↓↓↓

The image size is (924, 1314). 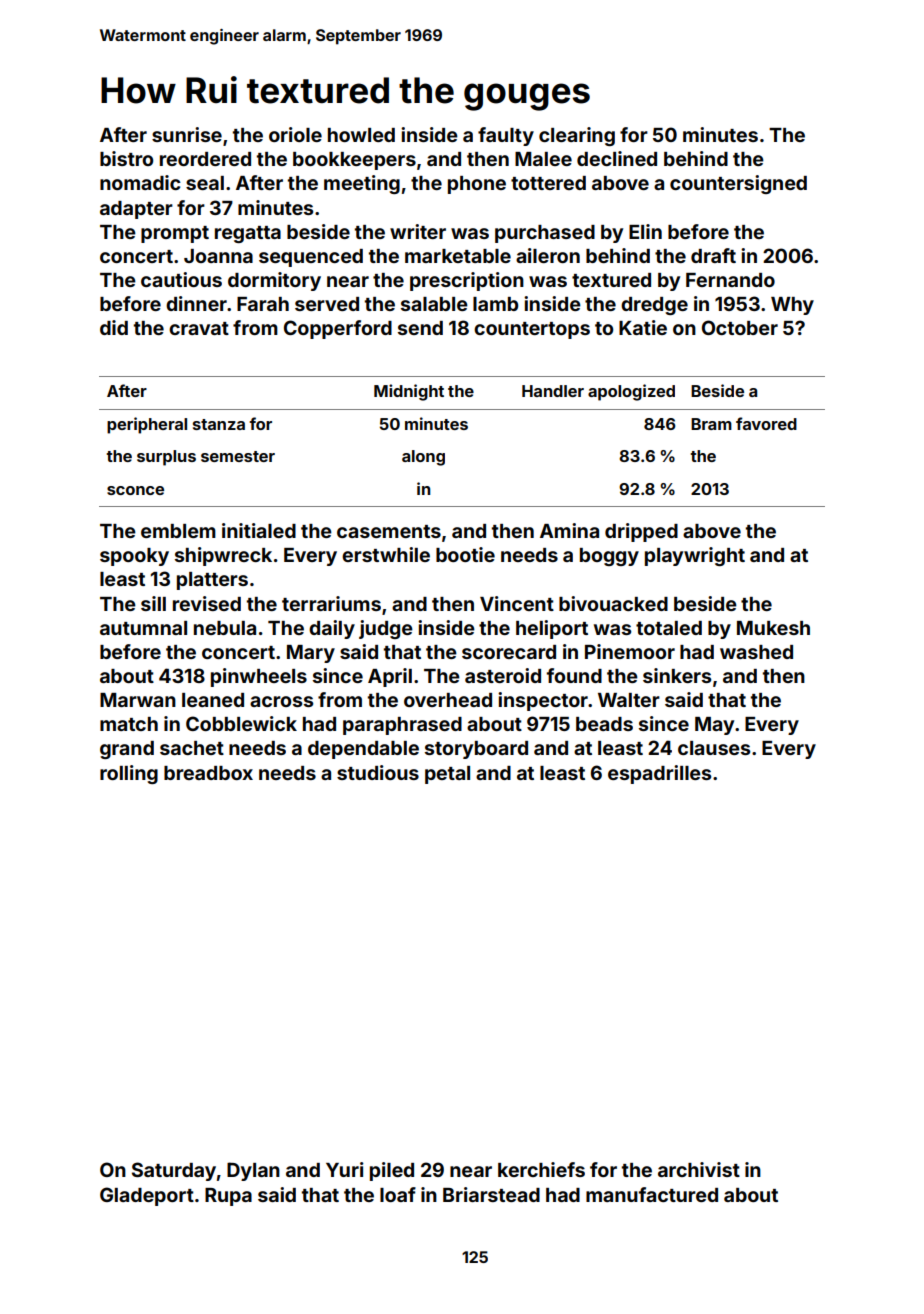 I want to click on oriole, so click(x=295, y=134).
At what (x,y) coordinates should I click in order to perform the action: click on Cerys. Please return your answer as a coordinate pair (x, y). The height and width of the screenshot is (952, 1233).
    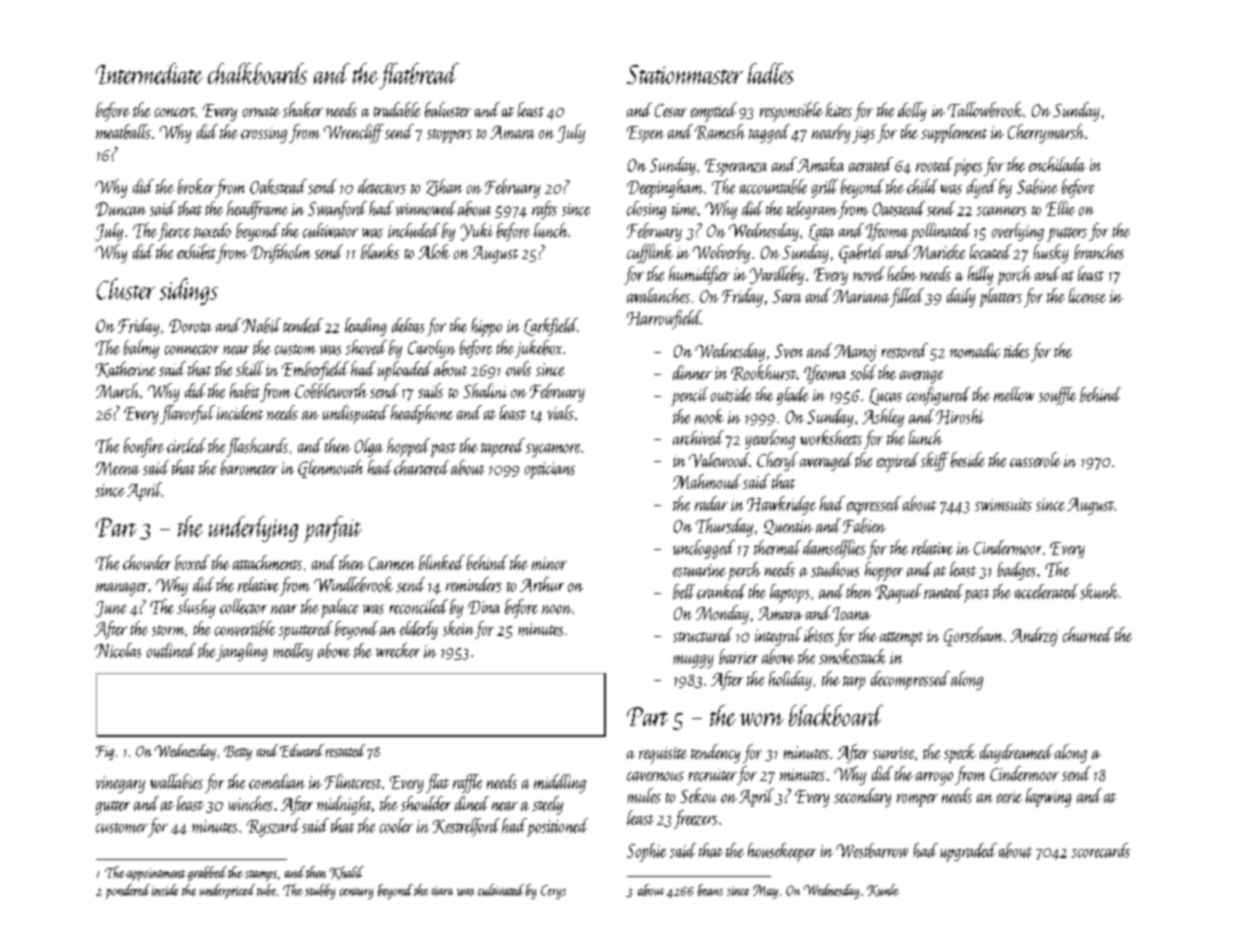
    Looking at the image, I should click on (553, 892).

↑↑↑
↓↓↓

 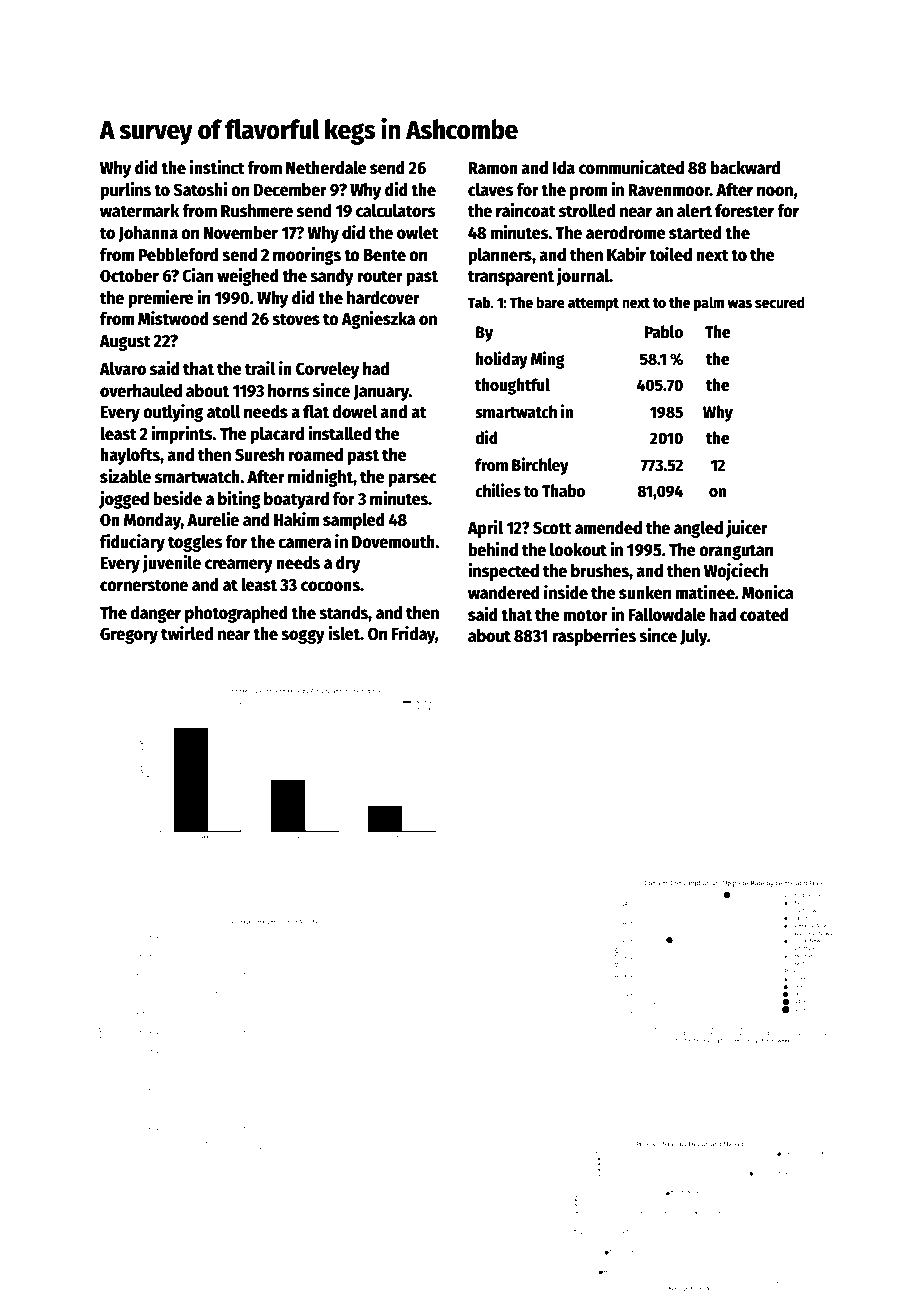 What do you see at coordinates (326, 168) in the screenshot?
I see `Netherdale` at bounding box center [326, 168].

↑↑↑

Print everything from the line containing "At what (x,y)" down to the line containing "Looking at the", including both of those lines, and leave the pictures out of your answer.

At what (x,y) coordinates should I click in order to perform the action: click on Cerys. Please return your answer as a coordinate pair (x, y). The height and width of the screenshot is (952, 1233).
    Looking at the image, I should click on (553, 892).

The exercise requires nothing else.